> **WHAT THE TASK REQUIRES**
Your task is to write out exactly the lines from the line containing "orange star: (162, 186) -> (151, 166), moved" through the end of the records, inclusive at both ends.

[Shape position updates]
----------------

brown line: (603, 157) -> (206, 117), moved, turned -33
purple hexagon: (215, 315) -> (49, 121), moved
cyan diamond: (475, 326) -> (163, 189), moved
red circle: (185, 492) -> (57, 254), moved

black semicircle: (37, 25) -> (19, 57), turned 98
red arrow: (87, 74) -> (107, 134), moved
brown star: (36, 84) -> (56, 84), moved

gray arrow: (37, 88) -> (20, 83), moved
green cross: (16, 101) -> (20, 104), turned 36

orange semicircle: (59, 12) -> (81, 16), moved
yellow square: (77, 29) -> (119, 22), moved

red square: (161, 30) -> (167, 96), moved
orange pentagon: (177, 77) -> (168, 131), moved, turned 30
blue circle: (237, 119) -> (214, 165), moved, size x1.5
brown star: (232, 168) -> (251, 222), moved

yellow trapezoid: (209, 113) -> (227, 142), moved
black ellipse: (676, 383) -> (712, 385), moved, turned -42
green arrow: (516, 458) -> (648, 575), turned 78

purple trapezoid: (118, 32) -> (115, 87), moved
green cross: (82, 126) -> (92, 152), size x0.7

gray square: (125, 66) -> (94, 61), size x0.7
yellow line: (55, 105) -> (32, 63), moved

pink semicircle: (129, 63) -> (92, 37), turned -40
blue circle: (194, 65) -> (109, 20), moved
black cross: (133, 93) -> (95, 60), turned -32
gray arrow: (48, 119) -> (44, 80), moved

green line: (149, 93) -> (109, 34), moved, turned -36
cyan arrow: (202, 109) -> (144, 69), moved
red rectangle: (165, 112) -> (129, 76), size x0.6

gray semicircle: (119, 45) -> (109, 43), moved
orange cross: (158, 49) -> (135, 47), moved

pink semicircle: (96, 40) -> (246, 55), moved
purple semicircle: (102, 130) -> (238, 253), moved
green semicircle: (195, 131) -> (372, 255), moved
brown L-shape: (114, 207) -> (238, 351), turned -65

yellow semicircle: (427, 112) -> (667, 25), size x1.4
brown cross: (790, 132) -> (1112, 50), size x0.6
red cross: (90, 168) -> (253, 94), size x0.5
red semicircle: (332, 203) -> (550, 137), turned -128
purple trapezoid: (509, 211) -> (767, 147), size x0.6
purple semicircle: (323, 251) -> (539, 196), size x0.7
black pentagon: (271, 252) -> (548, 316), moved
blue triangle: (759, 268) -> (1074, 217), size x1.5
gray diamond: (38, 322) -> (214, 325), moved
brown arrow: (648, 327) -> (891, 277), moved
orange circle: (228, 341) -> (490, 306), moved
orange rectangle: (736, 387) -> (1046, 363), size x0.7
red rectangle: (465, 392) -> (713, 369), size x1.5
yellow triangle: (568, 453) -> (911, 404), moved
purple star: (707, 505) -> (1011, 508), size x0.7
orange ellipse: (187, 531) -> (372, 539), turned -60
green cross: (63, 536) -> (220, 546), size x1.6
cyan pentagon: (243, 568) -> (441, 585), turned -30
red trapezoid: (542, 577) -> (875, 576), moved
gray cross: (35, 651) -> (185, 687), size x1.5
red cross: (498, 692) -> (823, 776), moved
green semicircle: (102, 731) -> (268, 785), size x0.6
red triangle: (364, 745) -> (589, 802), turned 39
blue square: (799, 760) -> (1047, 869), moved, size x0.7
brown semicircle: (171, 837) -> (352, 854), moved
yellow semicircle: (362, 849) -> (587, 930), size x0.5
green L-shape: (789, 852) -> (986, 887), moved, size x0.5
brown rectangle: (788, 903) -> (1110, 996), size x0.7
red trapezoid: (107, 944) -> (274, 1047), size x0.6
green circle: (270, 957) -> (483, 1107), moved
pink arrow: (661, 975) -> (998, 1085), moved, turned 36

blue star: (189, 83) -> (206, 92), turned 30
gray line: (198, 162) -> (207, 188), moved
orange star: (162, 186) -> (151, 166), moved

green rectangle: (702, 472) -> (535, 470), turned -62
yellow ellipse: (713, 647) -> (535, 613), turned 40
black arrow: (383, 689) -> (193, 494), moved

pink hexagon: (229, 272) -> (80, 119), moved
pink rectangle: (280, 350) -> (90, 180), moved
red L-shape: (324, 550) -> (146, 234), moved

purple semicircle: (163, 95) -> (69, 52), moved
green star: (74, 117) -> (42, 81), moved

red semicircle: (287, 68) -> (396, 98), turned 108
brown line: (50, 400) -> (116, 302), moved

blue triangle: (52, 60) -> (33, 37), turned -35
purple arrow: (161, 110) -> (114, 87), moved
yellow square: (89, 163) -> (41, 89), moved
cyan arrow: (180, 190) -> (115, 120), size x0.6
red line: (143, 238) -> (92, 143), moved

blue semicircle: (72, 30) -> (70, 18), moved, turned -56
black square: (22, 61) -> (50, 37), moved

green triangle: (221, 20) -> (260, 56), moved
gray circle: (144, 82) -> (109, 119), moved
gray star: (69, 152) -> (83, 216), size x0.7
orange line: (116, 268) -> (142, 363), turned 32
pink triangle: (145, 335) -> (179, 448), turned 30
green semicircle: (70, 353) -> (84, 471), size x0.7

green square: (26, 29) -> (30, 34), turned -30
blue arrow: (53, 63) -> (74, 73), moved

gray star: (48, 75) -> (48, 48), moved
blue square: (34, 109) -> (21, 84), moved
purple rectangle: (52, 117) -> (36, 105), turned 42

----------------

> **ANSWER SECTION**
orange star: (162, 186) -> (151, 166), moved

green rectangle: (702, 472) -> (535, 470), turned -62
yellow ellipse: (713, 647) -> (535, 613), turned 40
black arrow: (383, 689) -> (193, 494), moved

pink hexagon: (229, 272) -> (80, 119), moved
pink rectangle: (280, 350) -> (90, 180), moved
red L-shape: (324, 550) -> (146, 234), moved

purple semicircle: (163, 95) -> (69, 52), moved
green star: (74, 117) -> (42, 81), moved

red semicircle: (287, 68) -> (396, 98), turned 108
brown line: (50, 400) -> (116, 302), moved

blue triangle: (52, 60) -> (33, 37), turned -35
purple arrow: (161, 110) -> (114, 87), moved
yellow square: (89, 163) -> (41, 89), moved
cyan arrow: (180, 190) -> (115, 120), size x0.6
red line: (143, 238) -> (92, 143), moved

blue semicircle: (72, 30) -> (70, 18), moved, turned -56
black square: (22, 61) -> (50, 37), moved

green triangle: (221, 20) -> (260, 56), moved
gray circle: (144, 82) -> (109, 119), moved
gray star: (69, 152) -> (83, 216), size x0.7
orange line: (116, 268) -> (142, 363), turned 32
pink triangle: (145, 335) -> (179, 448), turned 30
green semicircle: (70, 353) -> (84, 471), size x0.7

green square: (26, 29) -> (30, 34), turned -30
blue arrow: (53, 63) -> (74, 73), moved

gray star: (48, 75) -> (48, 48), moved
blue square: (34, 109) -> (21, 84), moved
purple rectangle: (52, 117) -> (36, 105), turned 42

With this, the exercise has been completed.